§ **PROBLEM STATEMENT**
Transcribe the data below exactly, but only from the line containing "blue brick C7:E7" through its final line, both included.

§ **SUPPLIED INFORMATION**
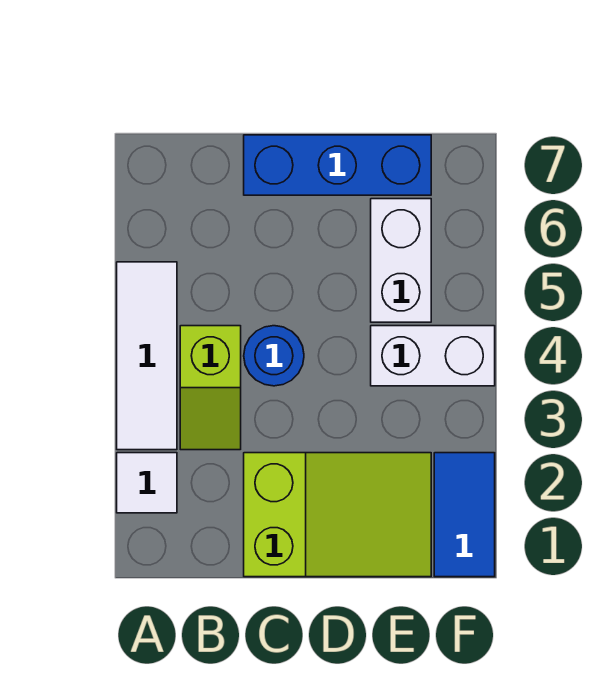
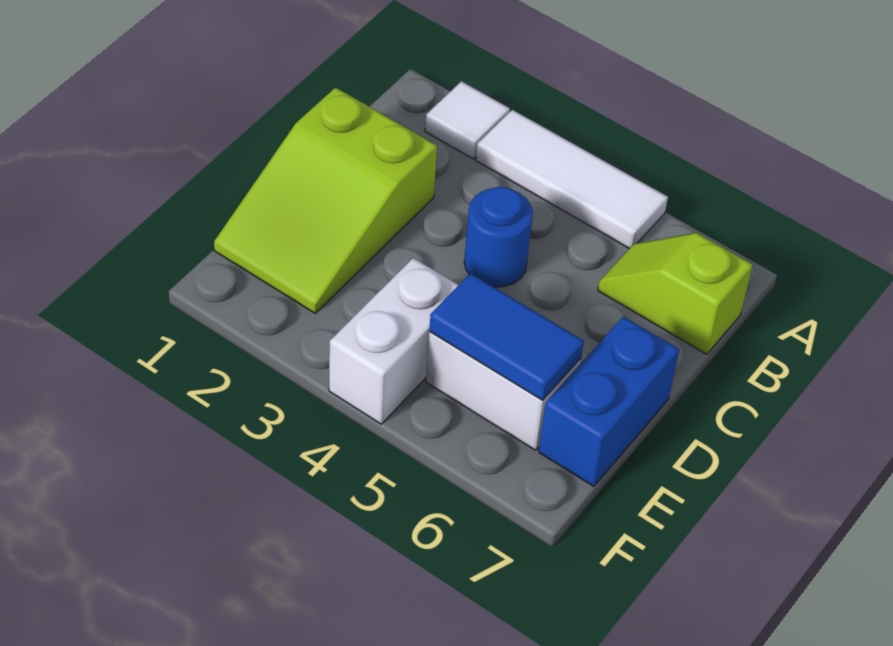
lime slope B3:B4 level 1 top 4 -> lime slope B6:B7 level 1 top 7
blue brick C7:E7 level 1 -> blue brick D7:E7 level 1
blue tile F1:F2 level 1 -> blue tile E5:E6 level 2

§ **EXERCISE RESULT**
blue brick C7:E7 level 1 -> blue brick D7:E7 level 1
blue tile F1:F2 level 1 -> blue tile E5:E6 level 2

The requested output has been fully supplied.